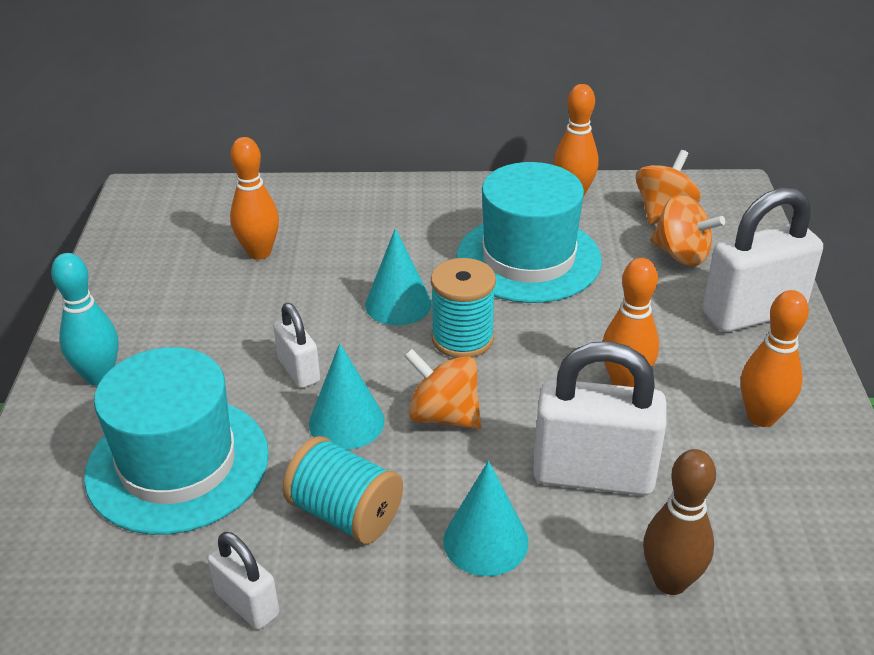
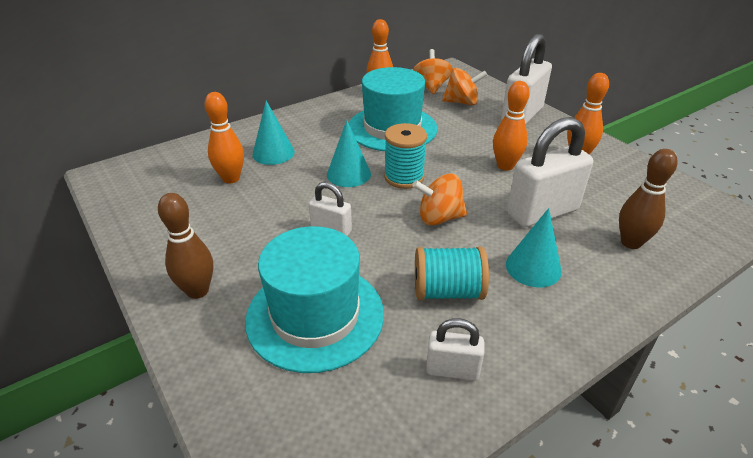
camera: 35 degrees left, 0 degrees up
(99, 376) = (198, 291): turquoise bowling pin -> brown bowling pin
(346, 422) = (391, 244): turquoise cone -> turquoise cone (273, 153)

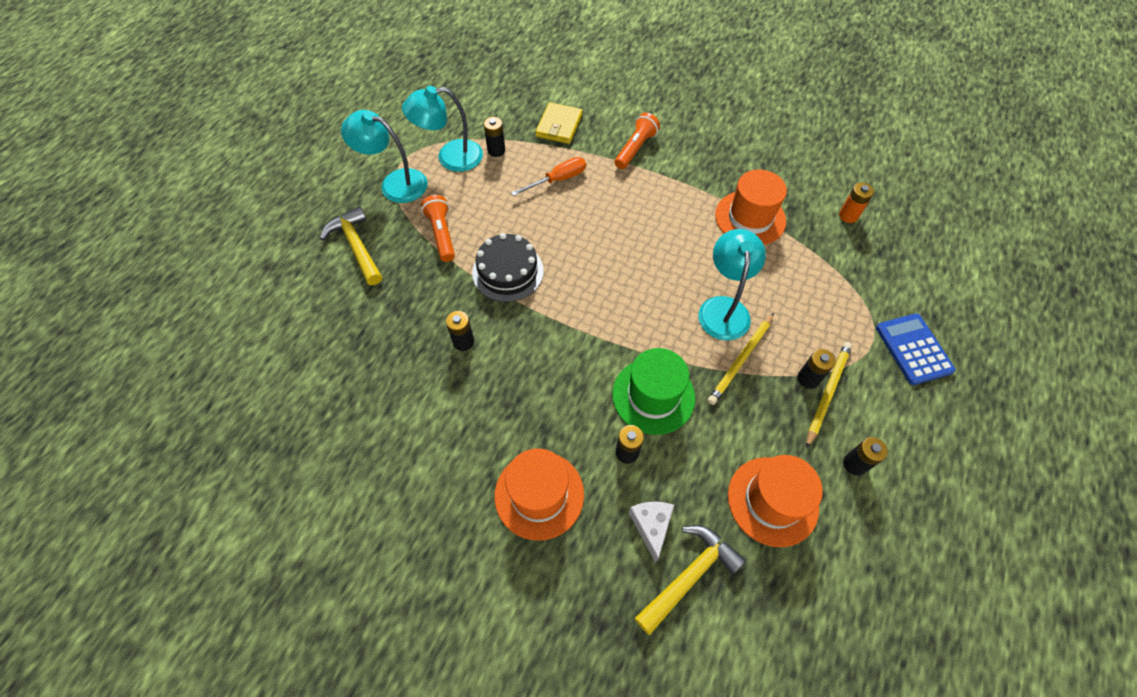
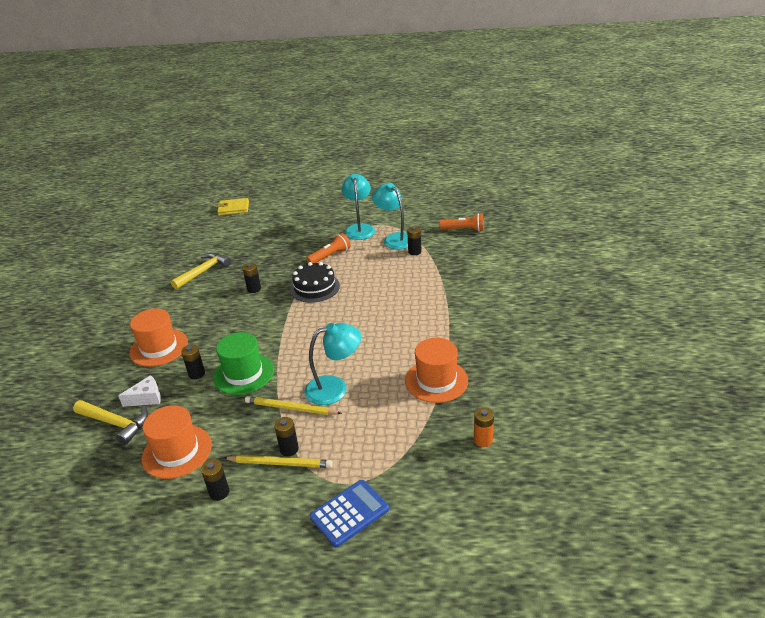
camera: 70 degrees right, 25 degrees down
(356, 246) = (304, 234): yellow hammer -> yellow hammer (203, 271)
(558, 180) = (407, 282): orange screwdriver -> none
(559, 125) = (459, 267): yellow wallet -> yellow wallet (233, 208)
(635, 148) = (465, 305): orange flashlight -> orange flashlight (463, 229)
◆ ◆ ◆ ◆ ◆ ◆ ◆
Exercise details: Counting the line that contains "(356, 246) = (304, 234): yellow" as the first, copy exactly every line through the end of the records, and nothing else.

Answer box:
(356, 246) = (304, 234): yellow hammer -> yellow hammer (203, 271)
(558, 180) = (407, 282): orange screwdriver -> none
(559, 125) = (459, 267): yellow wallet -> yellow wallet (233, 208)
(635, 148) = (465, 305): orange flashlight -> orange flashlight (463, 229)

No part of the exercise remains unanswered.